- Brief -
Answer with a bare number: the count of lines in the records below that have the word "degrees".

- Exercise data -
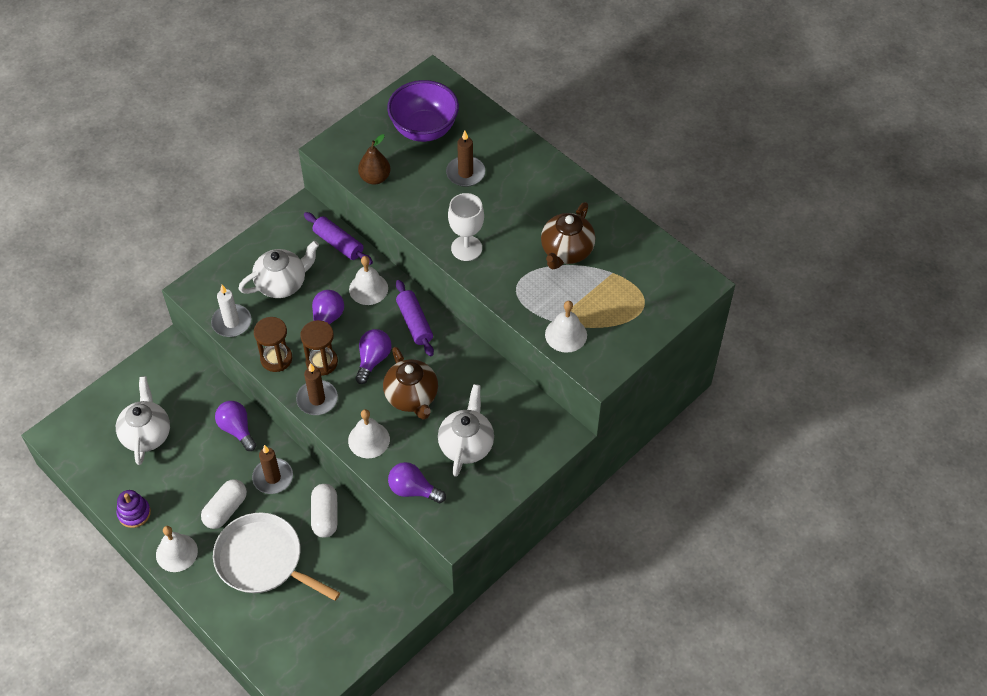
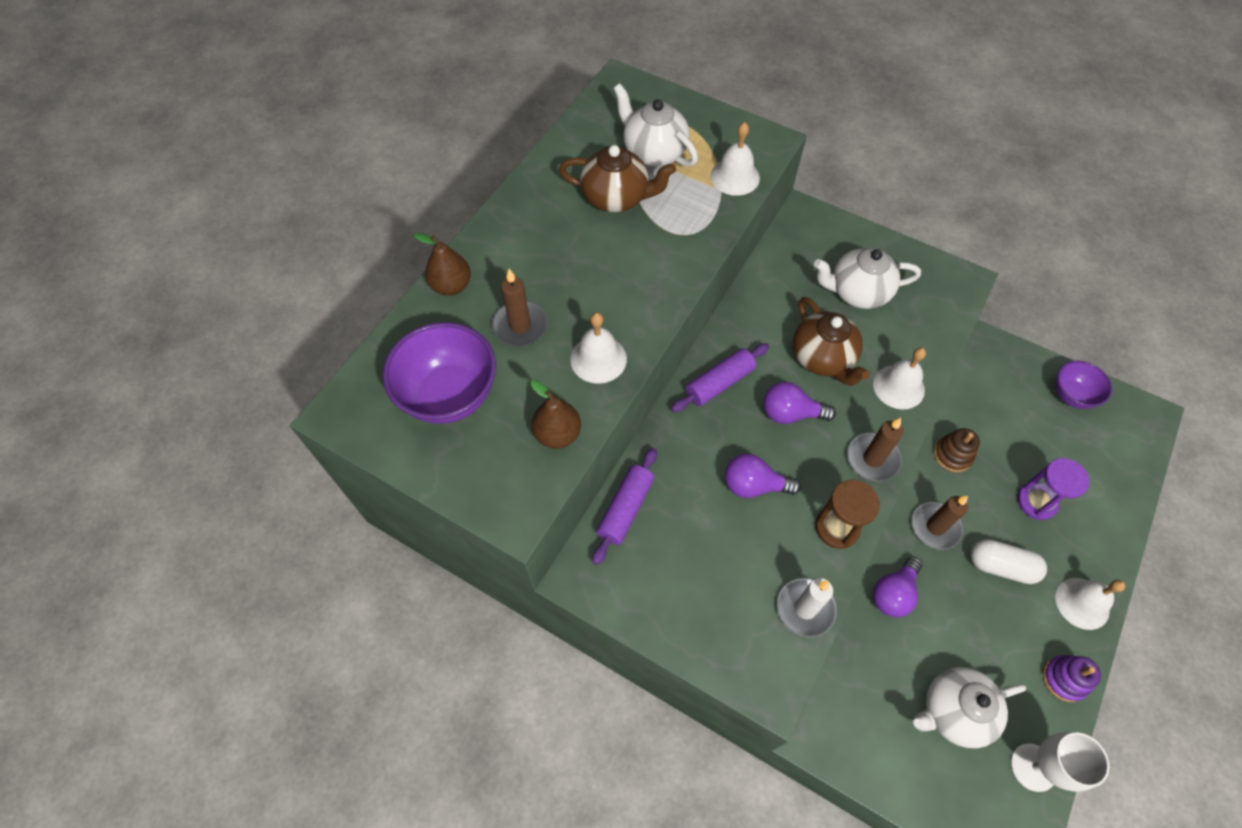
camera: 105 degrees left, 5 degrees up
white pan [213,513,340,601] -> purple hourglass [1017,458,1090,520]
white teapot [238,241,319,298] -> white teapot moved to [613,84,698,167]
brown hourglass [300,320,338,376] -> none
white capsule [311,484,338,538] -> brown stacking toy [934,428,980,472]
white bell [349,256,388,305] -> white bell moved to [570,312,627,384]
brown teapot [383,347,438,420] -> brown teapot turned 105 degrees clockwise [793,297,870,386]
purple light bulb [388,462,446,503] -> none
white goblet [448,193,484,261] -> white goblet moved to [1011,732,1109,792]
none -> brown pear [414,233,471,296]
none -> purple bowl [1055,360,1112,409]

- Exercise answer -
2